▶ Aim of the task: Convert every line of the records below into a Markdown table with the columns "Row" and "Line", skipping blank lines and omitting the pictures. Number the rows consecutively in the Row column.

────────

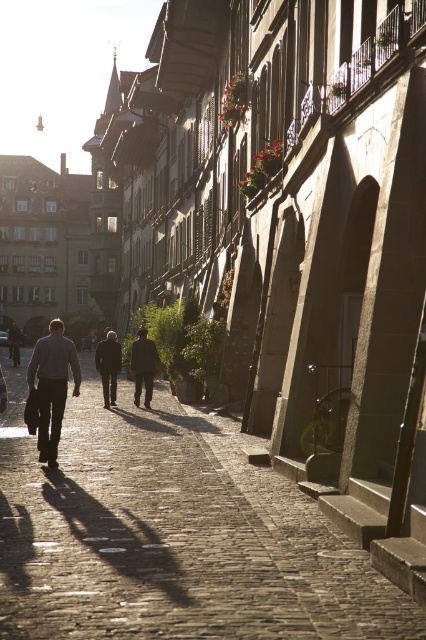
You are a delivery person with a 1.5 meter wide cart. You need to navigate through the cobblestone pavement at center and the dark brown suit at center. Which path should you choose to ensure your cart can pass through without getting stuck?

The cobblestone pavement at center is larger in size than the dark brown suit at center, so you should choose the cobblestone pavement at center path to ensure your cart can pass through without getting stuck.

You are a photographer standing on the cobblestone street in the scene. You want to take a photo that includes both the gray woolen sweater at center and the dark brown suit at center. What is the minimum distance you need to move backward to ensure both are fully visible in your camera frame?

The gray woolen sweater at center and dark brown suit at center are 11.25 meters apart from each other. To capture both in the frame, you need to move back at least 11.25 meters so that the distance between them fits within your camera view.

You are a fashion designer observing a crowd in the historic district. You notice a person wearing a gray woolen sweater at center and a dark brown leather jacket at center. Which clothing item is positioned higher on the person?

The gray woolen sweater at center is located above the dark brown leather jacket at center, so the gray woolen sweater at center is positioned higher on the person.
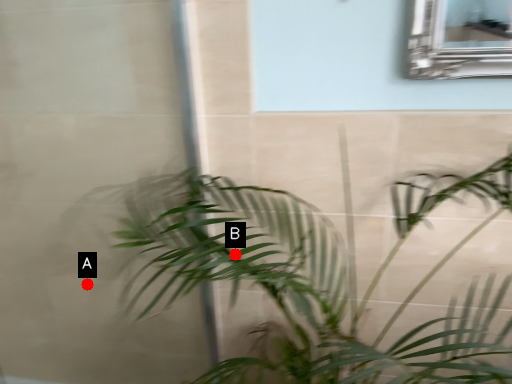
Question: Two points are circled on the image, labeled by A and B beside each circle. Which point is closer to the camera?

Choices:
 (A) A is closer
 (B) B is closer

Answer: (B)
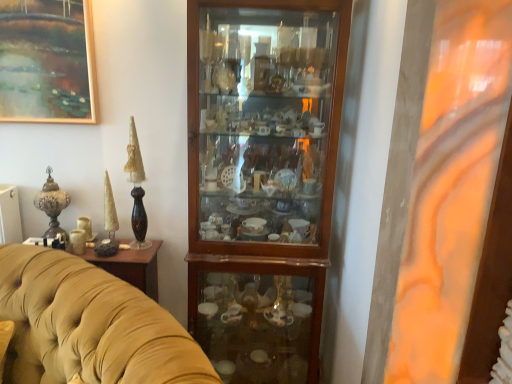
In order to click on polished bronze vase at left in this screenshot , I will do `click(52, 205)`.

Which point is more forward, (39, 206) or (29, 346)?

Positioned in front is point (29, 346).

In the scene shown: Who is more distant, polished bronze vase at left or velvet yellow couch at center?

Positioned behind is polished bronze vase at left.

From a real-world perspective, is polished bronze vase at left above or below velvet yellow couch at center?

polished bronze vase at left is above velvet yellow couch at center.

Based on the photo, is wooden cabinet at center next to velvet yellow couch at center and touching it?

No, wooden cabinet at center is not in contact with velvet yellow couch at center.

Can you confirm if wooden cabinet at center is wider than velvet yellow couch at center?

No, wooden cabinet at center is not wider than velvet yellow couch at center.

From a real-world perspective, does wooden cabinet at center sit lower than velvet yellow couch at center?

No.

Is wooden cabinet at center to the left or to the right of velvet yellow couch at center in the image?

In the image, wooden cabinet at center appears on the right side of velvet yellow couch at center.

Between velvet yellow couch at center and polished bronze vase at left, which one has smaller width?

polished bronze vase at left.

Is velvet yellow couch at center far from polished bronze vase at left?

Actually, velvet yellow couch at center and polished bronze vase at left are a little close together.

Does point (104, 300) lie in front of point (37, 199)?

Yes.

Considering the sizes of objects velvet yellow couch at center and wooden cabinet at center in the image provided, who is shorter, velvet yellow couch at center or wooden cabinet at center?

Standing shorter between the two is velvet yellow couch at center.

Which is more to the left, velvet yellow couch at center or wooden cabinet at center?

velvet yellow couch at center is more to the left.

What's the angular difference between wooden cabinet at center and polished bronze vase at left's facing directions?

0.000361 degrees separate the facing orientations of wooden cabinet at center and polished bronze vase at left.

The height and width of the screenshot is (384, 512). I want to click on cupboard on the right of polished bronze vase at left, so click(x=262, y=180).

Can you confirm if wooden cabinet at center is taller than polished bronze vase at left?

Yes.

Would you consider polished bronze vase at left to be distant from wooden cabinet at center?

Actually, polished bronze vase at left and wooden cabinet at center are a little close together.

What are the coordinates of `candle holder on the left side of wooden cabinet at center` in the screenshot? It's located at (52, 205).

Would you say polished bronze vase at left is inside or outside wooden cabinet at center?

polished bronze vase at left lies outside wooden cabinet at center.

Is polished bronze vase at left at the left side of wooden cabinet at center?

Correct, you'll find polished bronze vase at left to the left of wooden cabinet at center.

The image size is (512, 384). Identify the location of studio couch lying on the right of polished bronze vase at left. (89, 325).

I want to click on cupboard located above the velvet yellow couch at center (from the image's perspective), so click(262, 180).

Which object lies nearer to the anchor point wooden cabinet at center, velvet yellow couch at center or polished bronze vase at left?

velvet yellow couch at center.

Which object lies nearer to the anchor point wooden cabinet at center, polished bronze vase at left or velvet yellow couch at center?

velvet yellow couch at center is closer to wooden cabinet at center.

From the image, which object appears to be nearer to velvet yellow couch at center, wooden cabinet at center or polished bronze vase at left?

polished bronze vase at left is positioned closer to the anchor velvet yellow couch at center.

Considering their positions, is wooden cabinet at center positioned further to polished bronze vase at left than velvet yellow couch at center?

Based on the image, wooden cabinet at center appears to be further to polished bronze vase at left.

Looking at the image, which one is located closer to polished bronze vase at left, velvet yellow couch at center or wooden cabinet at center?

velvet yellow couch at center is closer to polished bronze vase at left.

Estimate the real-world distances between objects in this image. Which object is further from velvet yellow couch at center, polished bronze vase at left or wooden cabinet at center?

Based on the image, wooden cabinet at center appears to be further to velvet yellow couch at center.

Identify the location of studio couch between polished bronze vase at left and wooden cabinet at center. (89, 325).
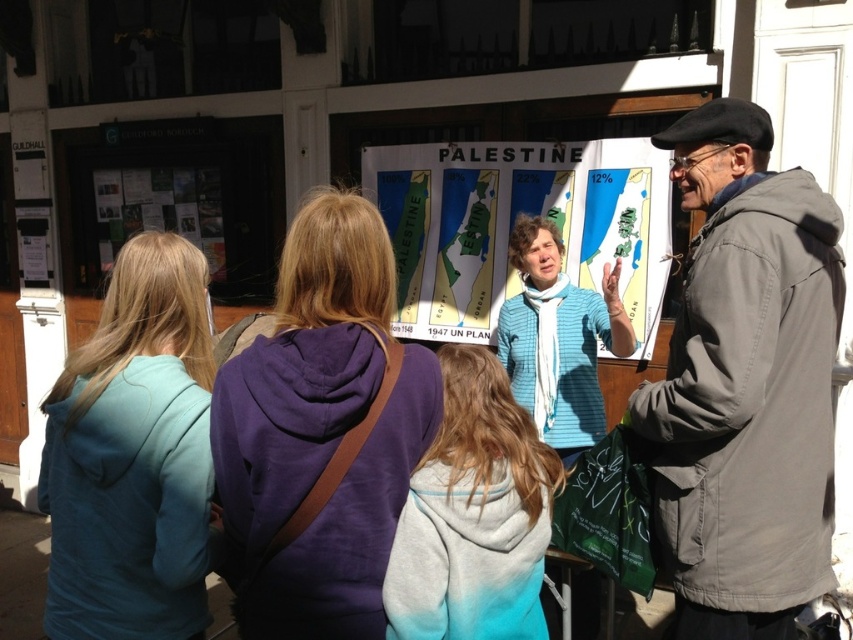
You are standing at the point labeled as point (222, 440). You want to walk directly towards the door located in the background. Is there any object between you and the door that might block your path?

────────

▶ Answer to this problem:
| Row | Line |
|---|---|
| 1 | You are a delivery person with a 1.5 meter wide cart. You need to navigate through the cobblestone pavement at center and the dark brown suit at center. Which path should you choose to ensure your cart can pass through without getting stuck? |
| 2 | The cobblestone pavement at center is larger in size than the dark brown suit at center, so you should choose the cobblestone pavement at center path to ensure your cart can pass through without getting stuck. |
| 3 | You are a photographer standing on the cobblestone street in the scene. You want to take a photo that includes both the gray woolen sweater at center and the dark brown suit at center. What is the minimum distance you need to move backward to ensure both are fully visible in your camera frame? |
| 4 | The gray woolen sweater at center and dark brown suit at center are 11.25 meters apart from each other. To capture both in the frame, you need to move back at least 11.25 meters so that the distance between them fits within your camera view. |
| 5 | You are a fashion designer observing a crowd in the historic district. You notice a person wearing a gray woolen sweater at center and a dark brown leather jacket at center. Which clothing item is positioned higher on the person? |
| 6 | The gray woolen sweater at center is located above the dark brown leather jacket at center, so the gray woolen sweater at center is positioned higher on the person. |
| 7 | Question: Two points are circled on the image, labeled by A and B beside each circle. Which point is closer to the camera? |
| 8 | Choices: |
| 9 |  (A) A is closer |
| 10 |  (B) B is closer |
| 11 | Answer: (B) |
| 12 | In order to click on polished bronze vase at left in this screenshot , I will do `click(52, 205)`. |
| 13 | Which point is more forward, (39, 206) or (29, 346)? |
| 14 | Positioned in front is point (29, 346). |
| 15 | In the scene shown: Who is more distant, polished bronze vase at left or velvet yellow couch at center? |
| 16 | Positioned behind is polished bronze vase at left. |
| 17 | From a real-world perspective, is polished bronze vase at left above or below velvet yellow couch at center? |
| 18 | polished bronze vase at left is above velvet yellow couch at center. |
| 19 | Based on the photo, is wooden cabinet at center next to velvet yellow couch at center and touching it? |
| 20 | No, wooden cabinet at center is not in contact with velvet yellow couch at center. |
| 21 | Can you confirm if wooden cabinet at center is wider than velvet yellow couch at center? |
| 22 | No, wooden cabinet at center is not wider than velvet yellow couch at center. |
| 23 | From a real-world perspective, does wooden cabinet at center sit lower than velvet yellow couch at center? |
| 24 | No. |
| 25 | Is wooden cabinet at center to the left or to the right of velvet yellow couch at center in the image? |
| 26 | In the image, wooden cabinet at center appears on the right side of velvet yellow couch at center. |
| 27 | Between velvet yellow couch at center and polished bronze vase at left, which one has smaller width? |
| 28 | polished bronze vase at left. |
| 29 | Is velvet yellow couch at center far from polished bronze vase at left? |
| 30 | Actually, velvet yellow couch at center and polished bronze vase at left are a little close together. |
| 31 | Does point (104, 300) lie in front of point (37, 199)? |
| 32 | Yes. |
| 33 | Considering the sizes of objects velvet yellow couch at center and wooden cabinet at center in the image provided, who is shorter, velvet yellow couch at center or wooden cabinet at center? |
| 34 | Standing shorter between the two is velvet yellow couch at center. |
| 35 | Which is more to the left, velvet yellow couch at center or wooden cabinet at center? |
| 36 | velvet yellow couch at center is more to the left. |
| 37 | What's the angular difference between wooden cabinet at center and polished bronze vase at left's facing directions? |
| 38 | 0.000361 degrees separate the facing orientations of wooden cabinet at center and polished bronze vase at left. |
| 39 | The height and width of the screenshot is (384, 512). I want to click on cupboard on the right of polished bronze vase at left, so click(x=262, y=180). |
| 40 | Can you confirm if wooden cabinet at center is taller than polished bronze vase at left? |
| 41 | Yes. |
| 42 | Would you consider polished bronze vase at left to be distant from wooden cabinet at center? |
| 43 | Actually, polished bronze vase at left and wooden cabinet at center are a little close together. |
| 44 | What are the coordinates of `candle holder on the left side of wooden cabinet at center` in the screenshot? It's located at (52, 205). |
| 45 | Would you say polished bronze vase at left is inside or outside wooden cabinet at center? |
| 46 | polished bronze vase at left lies outside wooden cabinet at center. |
| 47 | Is polished bronze vase at left at the left side of wooden cabinet at center? |
| 48 | Correct, you'll find polished bronze vase at left to the left of wooden cabinet at center. |
| 49 | The image size is (512, 384). Identify the location of studio couch lying on the right of polished bronze vase at left. (89, 325). |
| 50 | I want to click on cupboard located above the velvet yellow couch at center (from the image's perspective), so click(262, 180). |
| 51 | Which object lies nearer to the anchor point wooden cabinet at center, velvet yellow couch at center or polished bronze vase at left? |
| 52 | velvet yellow couch at center. |
| 53 | Which object lies nearer to the anchor point wooden cabinet at center, polished bronze vase at left or velvet yellow couch at center? |
| 54 | velvet yellow couch at center is closer to wooden cabinet at center. |
| 55 | From the image, which object appears to be nearer to velvet yellow couch at center, wooden cabinet at center or polished bronze vase at left? |
| 56 | polished bronze vase at left is positioned closer to the anchor velvet yellow couch at center. |
| 57 | Considering their positions, is wooden cabinet at center positioned further to polished bronze vase at left than velvet yellow couch at center? |
| 58 | Based on the image, wooden cabinet at center appears to be further to polished bronze vase at left. |
| 59 | Looking at the image, which one is located closer to polished bronze vase at left, velvet yellow couch at center or wooden cabinet at center? |
| 60 | velvet yellow couch at center is closer to polished bronze vase at left. |
| 61 | Estimate the real-world distances between objects in this image. Which object is further from velvet yellow couch at center, polished bronze vase at left or wooden cabinet at center? |
| 62 | Based on the image, wooden cabinet at center appears to be further to velvet yellow couch at center. |
| 63 | Identify the location of studio couch between polished bronze vase at left and wooden cabinet at center. (89, 325). |
| 64 | You are standing at the point labeled as point (222, 440). You want to walk directly towards the door located in the background. Is there any object between you and the door that might block your path? |